**What this task involves:**
Give back the full listing as written. No pictures go with it.
==========
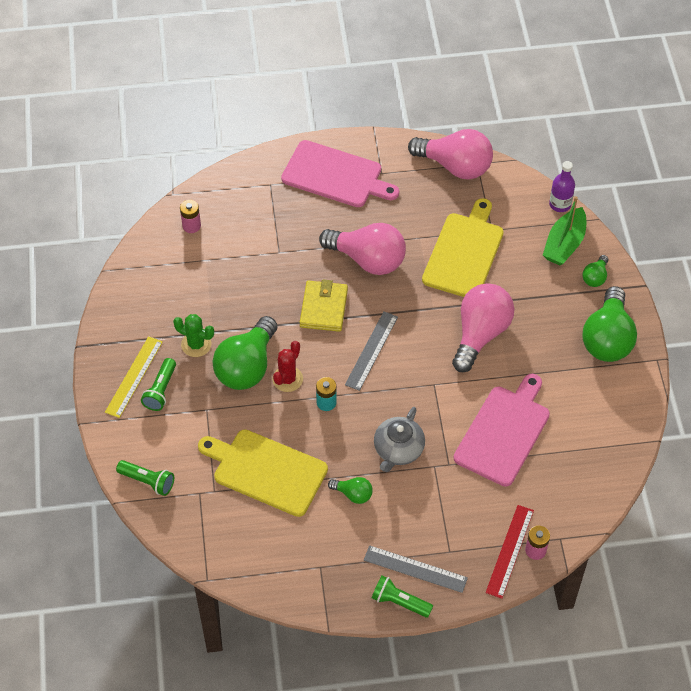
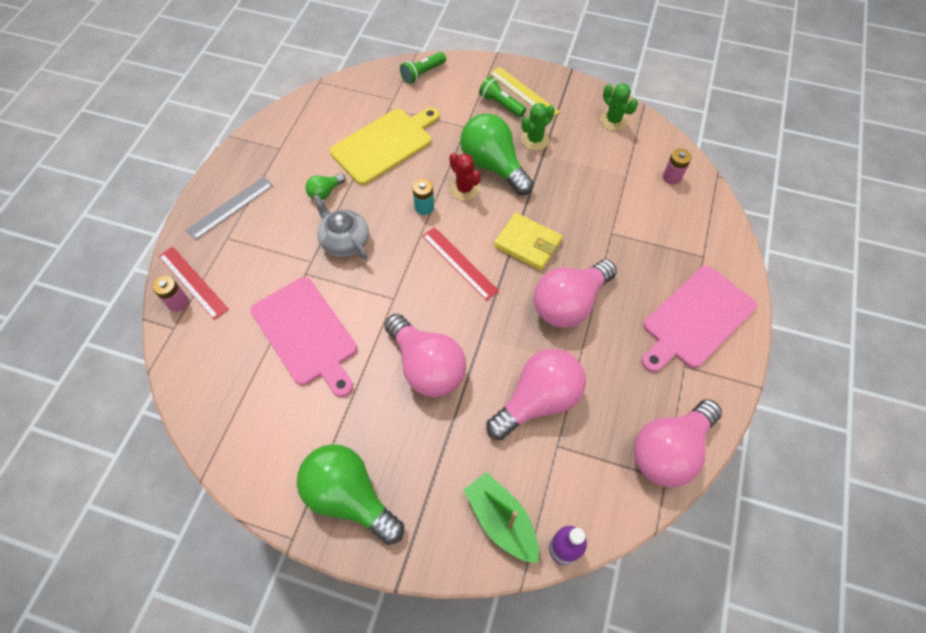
camera: 115 degrees right, 5 degrees up
grey ruler [345,311,398,391] -> red ruler [422,227,499,301]
green flashlight [372,575,433,618] -> none
yellow cutting board [422,198,504,297] -> pink light bulb [486,349,586,440]
green light bulb [583,255,608,287] -> none
none -> green cactus [600,83,638,131]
==========
**The completed task:**
camera: 115 degrees right, 5 degrees up
grey ruler [345,311,398,391] -> red ruler [422,227,499,301]
green flashlight [372,575,433,618] -> none
yellow cutting board [422,198,504,297] -> pink light bulb [486,349,586,440]
green light bulb [583,255,608,287] -> none
none -> green cactus [600,83,638,131]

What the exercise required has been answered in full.